▸ **Do this**:
Copy out every one of the records below word for word, keeping each line as it appears.
== == ==
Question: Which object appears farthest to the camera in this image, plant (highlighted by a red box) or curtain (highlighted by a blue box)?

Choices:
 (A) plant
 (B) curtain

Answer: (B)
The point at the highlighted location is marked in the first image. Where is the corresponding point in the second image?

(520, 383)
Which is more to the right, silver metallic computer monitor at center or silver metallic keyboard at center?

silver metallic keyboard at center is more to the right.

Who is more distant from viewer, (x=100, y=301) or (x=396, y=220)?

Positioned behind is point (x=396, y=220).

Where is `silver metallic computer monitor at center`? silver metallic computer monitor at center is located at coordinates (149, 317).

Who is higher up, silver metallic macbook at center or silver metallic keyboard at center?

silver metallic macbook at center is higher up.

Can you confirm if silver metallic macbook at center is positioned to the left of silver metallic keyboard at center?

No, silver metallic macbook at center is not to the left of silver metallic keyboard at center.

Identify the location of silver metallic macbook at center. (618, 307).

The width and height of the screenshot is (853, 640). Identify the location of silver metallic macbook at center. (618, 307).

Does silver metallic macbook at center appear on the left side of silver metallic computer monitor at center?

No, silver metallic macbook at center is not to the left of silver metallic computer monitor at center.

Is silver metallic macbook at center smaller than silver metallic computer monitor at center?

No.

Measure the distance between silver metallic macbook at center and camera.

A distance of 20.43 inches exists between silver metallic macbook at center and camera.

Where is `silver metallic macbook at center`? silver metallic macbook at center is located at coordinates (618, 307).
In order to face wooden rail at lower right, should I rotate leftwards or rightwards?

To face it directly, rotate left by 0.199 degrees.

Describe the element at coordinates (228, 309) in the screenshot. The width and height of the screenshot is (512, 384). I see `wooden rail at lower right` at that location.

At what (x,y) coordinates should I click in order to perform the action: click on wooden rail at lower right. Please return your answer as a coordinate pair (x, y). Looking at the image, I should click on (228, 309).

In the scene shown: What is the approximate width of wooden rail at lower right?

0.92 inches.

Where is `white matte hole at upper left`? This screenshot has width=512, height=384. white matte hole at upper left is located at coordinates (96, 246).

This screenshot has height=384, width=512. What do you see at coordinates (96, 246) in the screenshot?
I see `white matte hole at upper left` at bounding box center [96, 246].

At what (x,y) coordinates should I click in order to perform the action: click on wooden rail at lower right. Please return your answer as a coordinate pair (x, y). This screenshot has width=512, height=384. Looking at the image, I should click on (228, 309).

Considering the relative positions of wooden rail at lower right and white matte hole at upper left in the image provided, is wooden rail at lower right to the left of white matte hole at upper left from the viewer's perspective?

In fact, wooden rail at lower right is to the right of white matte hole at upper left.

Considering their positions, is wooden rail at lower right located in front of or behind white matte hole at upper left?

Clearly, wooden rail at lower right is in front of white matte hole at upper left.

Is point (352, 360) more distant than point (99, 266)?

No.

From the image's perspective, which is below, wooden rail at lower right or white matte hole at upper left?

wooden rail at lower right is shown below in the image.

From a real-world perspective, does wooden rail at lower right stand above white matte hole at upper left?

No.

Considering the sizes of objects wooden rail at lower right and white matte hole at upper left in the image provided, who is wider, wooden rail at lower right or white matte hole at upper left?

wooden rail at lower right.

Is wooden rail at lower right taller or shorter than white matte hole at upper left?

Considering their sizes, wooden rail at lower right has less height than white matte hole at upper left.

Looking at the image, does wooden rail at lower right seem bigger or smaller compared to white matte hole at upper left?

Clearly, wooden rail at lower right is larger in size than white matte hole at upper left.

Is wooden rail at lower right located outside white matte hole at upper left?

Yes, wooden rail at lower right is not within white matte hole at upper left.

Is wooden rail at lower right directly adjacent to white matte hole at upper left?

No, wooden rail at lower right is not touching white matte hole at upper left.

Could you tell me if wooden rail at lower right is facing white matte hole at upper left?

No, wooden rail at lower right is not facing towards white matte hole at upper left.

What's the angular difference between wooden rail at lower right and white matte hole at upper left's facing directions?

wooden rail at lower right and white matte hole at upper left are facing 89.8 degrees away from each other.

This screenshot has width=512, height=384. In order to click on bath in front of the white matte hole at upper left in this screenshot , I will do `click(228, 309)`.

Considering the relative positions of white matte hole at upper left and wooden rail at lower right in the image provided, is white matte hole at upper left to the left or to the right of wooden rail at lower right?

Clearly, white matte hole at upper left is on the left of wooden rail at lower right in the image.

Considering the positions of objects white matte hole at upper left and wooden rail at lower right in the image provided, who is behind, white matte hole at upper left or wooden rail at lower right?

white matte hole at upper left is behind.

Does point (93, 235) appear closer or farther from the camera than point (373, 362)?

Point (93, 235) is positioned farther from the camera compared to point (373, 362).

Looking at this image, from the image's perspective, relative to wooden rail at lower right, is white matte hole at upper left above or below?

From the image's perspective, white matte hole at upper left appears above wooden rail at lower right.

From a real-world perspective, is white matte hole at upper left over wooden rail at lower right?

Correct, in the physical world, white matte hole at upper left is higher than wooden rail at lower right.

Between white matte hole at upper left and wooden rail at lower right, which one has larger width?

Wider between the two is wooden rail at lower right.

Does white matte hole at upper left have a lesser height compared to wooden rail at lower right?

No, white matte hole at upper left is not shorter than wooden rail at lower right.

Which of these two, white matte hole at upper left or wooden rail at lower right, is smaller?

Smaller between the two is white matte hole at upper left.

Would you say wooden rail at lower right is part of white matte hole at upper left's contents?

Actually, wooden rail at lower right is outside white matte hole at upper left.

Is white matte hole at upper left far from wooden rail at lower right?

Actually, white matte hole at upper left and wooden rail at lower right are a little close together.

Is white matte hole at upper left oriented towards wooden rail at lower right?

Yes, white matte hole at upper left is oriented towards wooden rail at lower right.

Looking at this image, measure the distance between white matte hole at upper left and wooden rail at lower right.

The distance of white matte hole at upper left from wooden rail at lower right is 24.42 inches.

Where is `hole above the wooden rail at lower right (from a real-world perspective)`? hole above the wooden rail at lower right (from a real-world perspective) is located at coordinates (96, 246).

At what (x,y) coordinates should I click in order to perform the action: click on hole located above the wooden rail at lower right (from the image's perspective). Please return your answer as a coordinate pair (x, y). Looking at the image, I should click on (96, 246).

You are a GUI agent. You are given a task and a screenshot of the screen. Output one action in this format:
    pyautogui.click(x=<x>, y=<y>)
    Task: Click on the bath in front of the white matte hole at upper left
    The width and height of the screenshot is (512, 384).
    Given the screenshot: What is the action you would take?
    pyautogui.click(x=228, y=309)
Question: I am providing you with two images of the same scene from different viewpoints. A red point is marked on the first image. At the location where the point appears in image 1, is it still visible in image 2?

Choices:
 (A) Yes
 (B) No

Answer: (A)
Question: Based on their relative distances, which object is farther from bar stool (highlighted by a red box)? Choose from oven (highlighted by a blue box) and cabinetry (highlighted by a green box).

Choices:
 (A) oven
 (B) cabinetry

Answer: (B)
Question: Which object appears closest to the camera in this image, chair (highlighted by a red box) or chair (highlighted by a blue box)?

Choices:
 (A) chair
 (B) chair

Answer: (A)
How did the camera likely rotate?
== == ==
▸ **Solution to this problem**:
Question: Which object appears farthest to the camera in this image, plant (highlighted by a red box) or curtain (highlighted by a blue box)?

Choices:
 (A) plant
 (B) curtain

Answer: (B)
The point at the highlighted location is marked in the first image. Where is the corresponding point in the second image?

(520, 383)
Which is more to the right, silver metallic computer monitor at center or silver metallic keyboard at center?

silver metallic keyboard at center is more to the right.

Who is more distant from viewer, (x=100, y=301) or (x=396, y=220)?

Positioned behind is point (x=396, y=220).

Where is `silver metallic computer monitor at center`? silver metallic computer monitor at center is located at coordinates (149, 317).

Who is higher up, silver metallic macbook at center or silver metallic keyboard at center?

silver metallic macbook at center is higher up.

Can you confirm if silver metallic macbook at center is positioned to the left of silver metallic keyboard at center?

No, silver metallic macbook at center is not to the left of silver metallic keyboard at center.

Identify the location of silver metallic macbook at center. (618, 307).

The width and height of the screenshot is (853, 640). Identify the location of silver metallic macbook at center. (618, 307).

Does silver metallic macbook at center appear on the left side of silver metallic computer monitor at center?

No, silver metallic macbook at center is not to the left of silver metallic computer monitor at center.

Is silver metallic macbook at center smaller than silver metallic computer monitor at center?

No.

Measure the distance between silver metallic macbook at center and camera.

A distance of 20.43 inches exists between silver metallic macbook at center and camera.

Where is `silver metallic macbook at center`? silver metallic macbook at center is located at coordinates (618, 307).
In order to face wooden rail at lower right, should I rotate leftwards or rightwards?

To face it directly, rotate left by 0.199 degrees.

Describe the element at coordinates (228, 309) in the screenshot. The width and height of the screenshot is (512, 384). I see `wooden rail at lower right` at that location.

At what (x,y) coordinates should I click in order to perform the action: click on wooden rail at lower right. Please return your answer as a coordinate pair (x, y). Looking at the image, I should click on (228, 309).

In the scene shown: What is the approximate width of wooden rail at lower right?

0.92 inches.

Where is `white matte hole at upper left`? This screenshot has width=512, height=384. white matte hole at upper left is located at coordinates (96, 246).

This screenshot has height=384, width=512. What do you see at coordinates (96, 246) in the screenshot?
I see `white matte hole at upper left` at bounding box center [96, 246].

At what (x,y) coordinates should I click in order to perform the action: click on wooden rail at lower right. Please return your answer as a coordinate pair (x, y). This screenshot has width=512, height=384. Looking at the image, I should click on (228, 309).

Considering the relative positions of wooden rail at lower right and white matte hole at upper left in the image provided, is wooden rail at lower right to the left of white matte hole at upper left from the viewer's perspective?

In fact, wooden rail at lower right is to the right of white matte hole at upper left.

Considering their positions, is wooden rail at lower right located in front of or behind white matte hole at upper left?

Clearly, wooden rail at lower right is in front of white matte hole at upper left.

Is point (352, 360) more distant than point (99, 266)?

No.

From the image's perspective, which is below, wooden rail at lower right or white matte hole at upper left?

wooden rail at lower right is shown below in the image.

From a real-world perspective, does wooden rail at lower right stand above white matte hole at upper left?

No.

Considering the sizes of objects wooden rail at lower right and white matte hole at upper left in the image provided, who is wider, wooden rail at lower right or white matte hole at upper left?

wooden rail at lower right.

Is wooden rail at lower right taller or shorter than white matte hole at upper left?

Considering their sizes, wooden rail at lower right has less height than white matte hole at upper left.

Looking at the image, does wooden rail at lower right seem bigger or smaller compared to white matte hole at upper left?

Clearly, wooden rail at lower right is larger in size than white matte hole at upper left.

Is wooden rail at lower right located outside white matte hole at upper left?

Yes, wooden rail at lower right is not within white matte hole at upper left.

Is wooden rail at lower right directly adjacent to white matte hole at upper left?

No, wooden rail at lower right is not touching white matte hole at upper left.

Could you tell me if wooden rail at lower right is facing white matte hole at upper left?

No, wooden rail at lower right is not facing towards white matte hole at upper left.

What's the angular difference between wooden rail at lower right and white matte hole at upper left's facing directions?

wooden rail at lower right and white matte hole at upper left are facing 89.8 degrees away from each other.

This screenshot has width=512, height=384. In order to click on bath in front of the white matte hole at upper left in this screenshot , I will do `click(228, 309)`.

Considering the relative positions of white matte hole at upper left and wooden rail at lower right in the image provided, is white matte hole at upper left to the left or to the right of wooden rail at lower right?

Clearly, white matte hole at upper left is on the left of wooden rail at lower right in the image.

Considering the positions of objects white matte hole at upper left and wooden rail at lower right in the image provided, who is behind, white matte hole at upper left or wooden rail at lower right?

white matte hole at upper left is behind.

Does point (93, 235) appear closer or farther from the camera than point (373, 362)?

Point (93, 235) is positioned farther from the camera compared to point (373, 362).

Looking at this image, from the image's perspective, relative to wooden rail at lower right, is white matte hole at upper left above or below?

From the image's perspective, white matte hole at upper left appears above wooden rail at lower right.

From a real-world perspective, is white matte hole at upper left over wooden rail at lower right?

Correct, in the physical world, white matte hole at upper left is higher than wooden rail at lower right.

Between white matte hole at upper left and wooden rail at lower right, which one has larger width?

Wider between the two is wooden rail at lower right.

Does white matte hole at upper left have a lesser height compared to wooden rail at lower right?

No, white matte hole at upper left is not shorter than wooden rail at lower right.

Which of these two, white matte hole at upper left or wooden rail at lower right, is smaller?

Smaller between the two is white matte hole at upper left.

Would you say wooden rail at lower right is part of white matte hole at upper left's contents?

Actually, wooden rail at lower right is outside white matte hole at upper left.

Is white matte hole at upper left far from wooden rail at lower right?

Actually, white matte hole at upper left and wooden rail at lower right are a little close together.

Is white matte hole at upper left oriented towards wooden rail at lower right?

Yes, white matte hole at upper left is oriented towards wooden rail at lower right.

Looking at this image, measure the distance between white matte hole at upper left and wooden rail at lower right.

The distance of white matte hole at upper left from wooden rail at lower right is 24.42 inches.

Where is `hole above the wooden rail at lower right (from a real-world perspective)`? hole above the wooden rail at lower right (from a real-world perspective) is located at coordinates (96, 246).

At what (x,y) coordinates should I click in order to perform the action: click on hole located above the wooden rail at lower right (from the image's perspective). Please return your answer as a coordinate pair (x, y). Looking at the image, I should click on (96, 246).

You are a GUI agent. You are given a task and a screenshot of the screen. Output one action in this format:
    pyautogui.click(x=<x>, y=<y>)
    Task: Click on the bath in front of the white matte hole at upper left
    The width and height of the screenshot is (512, 384).
    Given the screenshot: What is the action you would take?
    pyautogui.click(x=228, y=309)
Question: I am providing you with two images of the same scene from different viewpoints. A red point is marked on the first image. At the location where the point appears in image 1, is it still visible in image 2?

Choices:
 (A) Yes
 (B) No

Answer: (A)
Question: Based on their relative distances, which object is farther from bar stool (highlighted by a red box)? Choose from oven (highlighted by a blue box) and cabinetry (highlighted by a green box).

Choices:
 (A) oven
 (B) cabinetry

Answer: (B)
Question: Which object appears closest to the camera in this image, chair (highlighted by a red box) or chair (highlighted by a blue box)?

Choices:
 (A) chair
 (B) chair

Answer: (A)
How did the camera likely rotate?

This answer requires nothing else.